■ **Problem description**
All that is wanted is the exact lines from the one with "CN203 pin 1: AMP -> MIC" through the last line of the entries, with both ends kept and every picture left out.

= Beginning of Section =

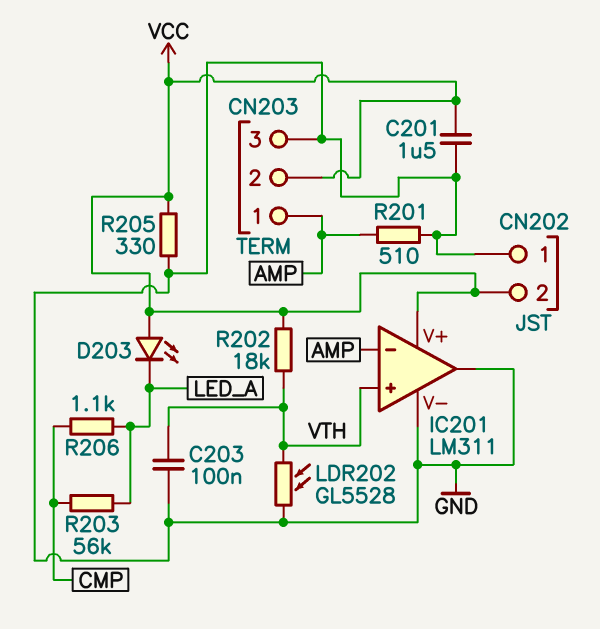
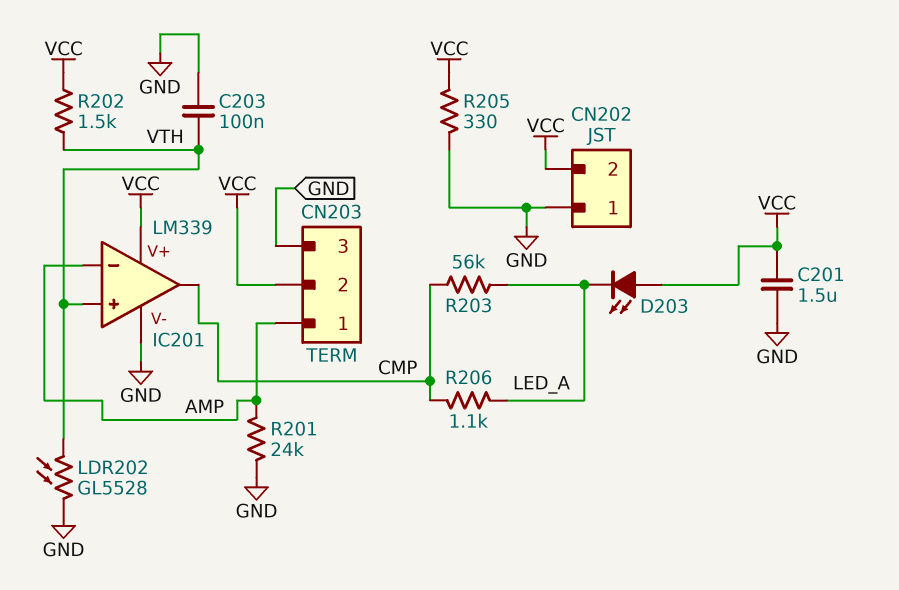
IC201: LM311 -> LM339
IC201 pin out: GND -> CMP
R201: 510 (AMP, GND) -> 24k (AMP, GND)
R202: 18k (VCC, VTH) -> 1.5k (VCC, VTH)

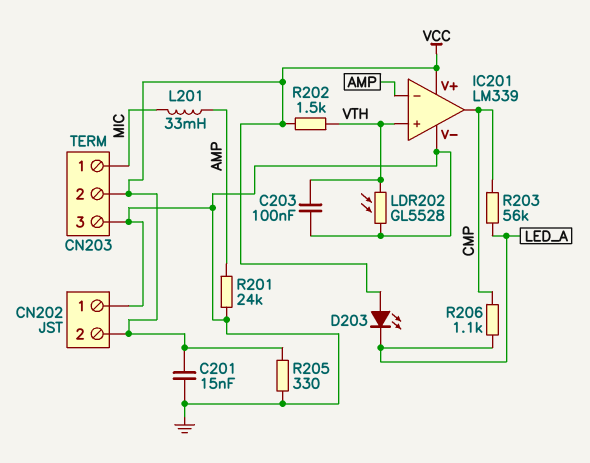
C201: 1.5uF (GND, VCC) -> 15nF (GND, VCC)
CN203 pin 1: AMP -> MIC
L201: none -> 33mH (AMP, MIC)

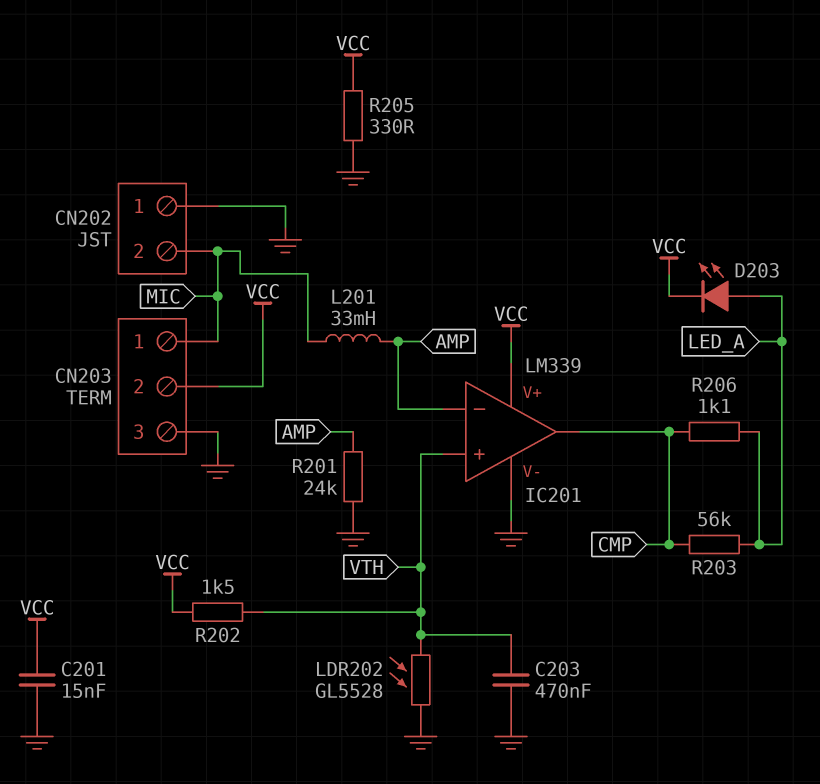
C203: 100nF (GND, VTH) -> 470nF (GND, VTH)
CN202 pin 2: VCC -> MIC
D203: LED (A VCC, K LED_A) -> LED (A LED_A, K VCC)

= End of Section =

■ **Written answer**
CN203 pin 1: AMP -> MIC
L201: none -> 33mH (AMP, MIC)

C203: 100nF (GND, VTH) -> 470nF (GND, VTH)
CN202 pin 2: VCC -> MIC
D203: LED (A VCC, K LED_A) -> LED (A LED_A, K VCC)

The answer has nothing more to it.